Please say how many lines below include the word "white", with nothing beyond the number.

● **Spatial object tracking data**
----

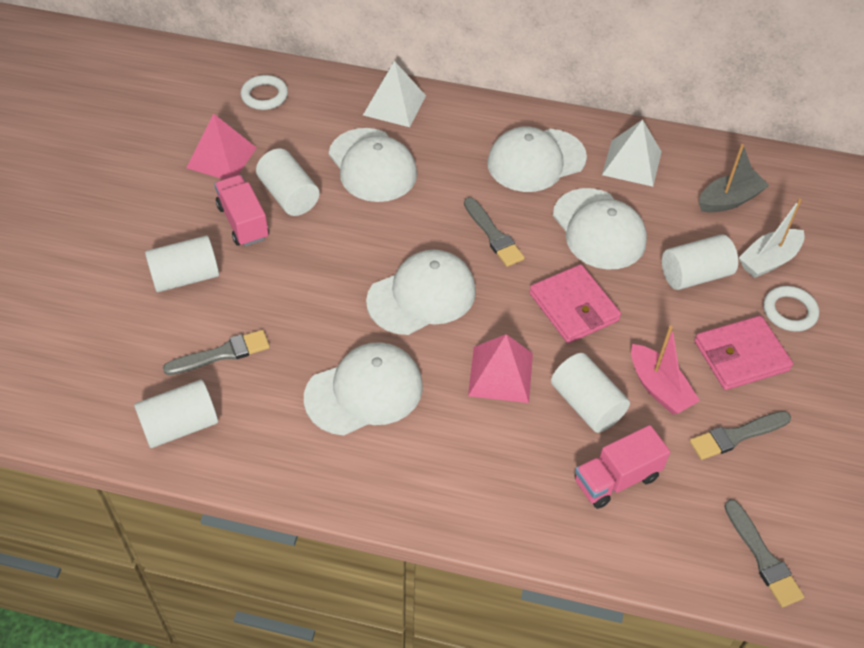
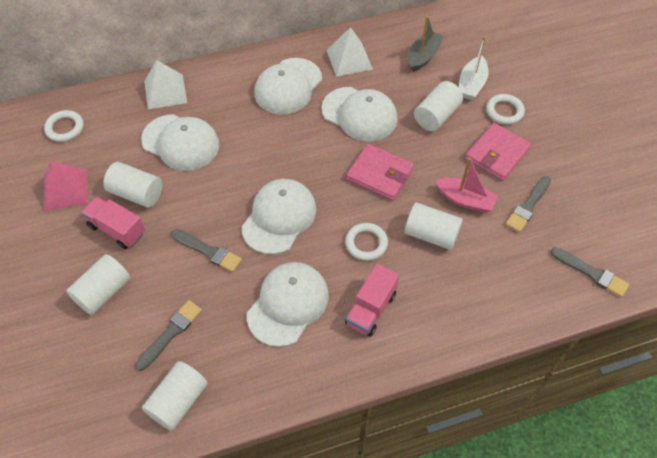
camera: 30 degrees left, 5 degrees up
(493, 235) = (296, 151): grey brush -> grey brush (208, 251)
(501, 374) = (366, 243): pink pyramid -> white ring
(616, 479) = (481, 272): pink truck -> pink truck (371, 309)

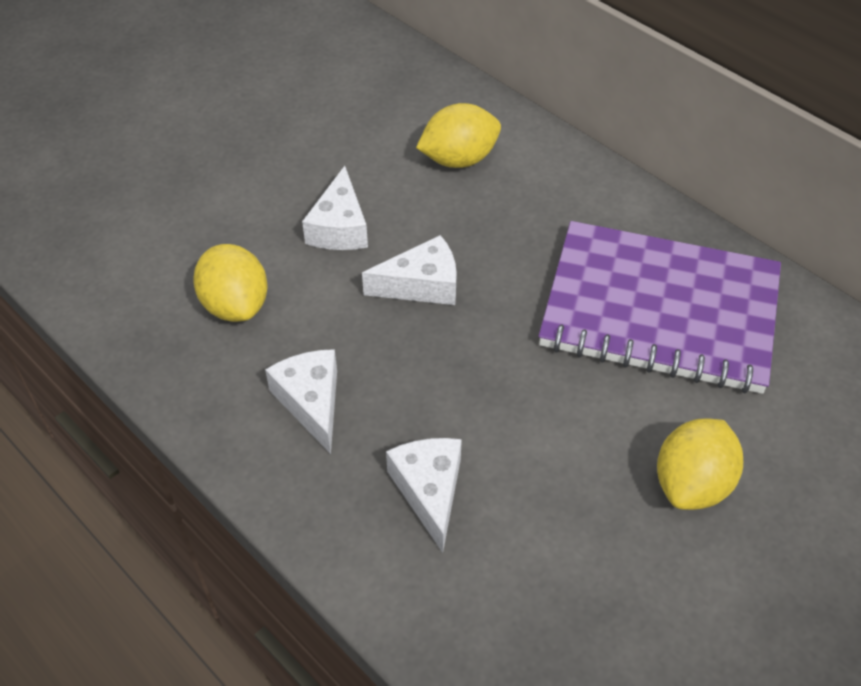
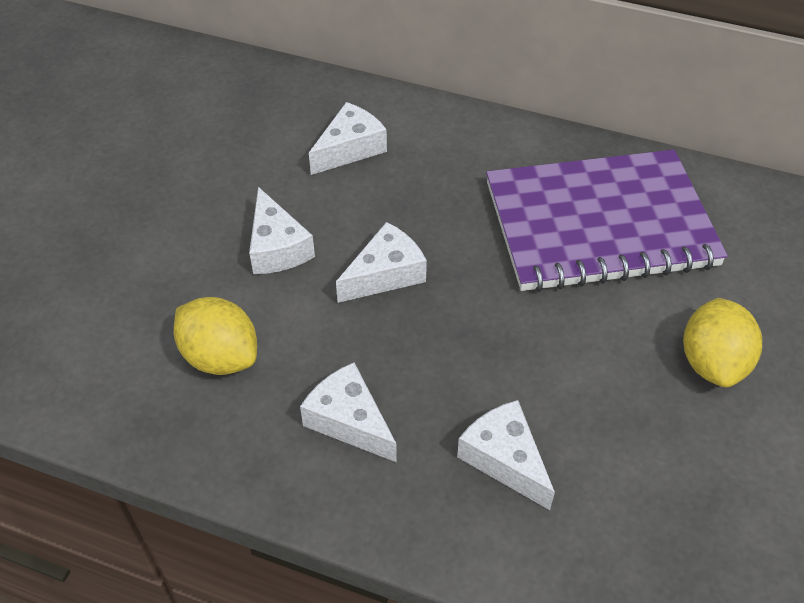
camera: 25 degrees left, 0 degrees up
(459, 159) = (350, 148): yellow lemon -> white cheese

----

● **COMPLETED EXERCISE**
2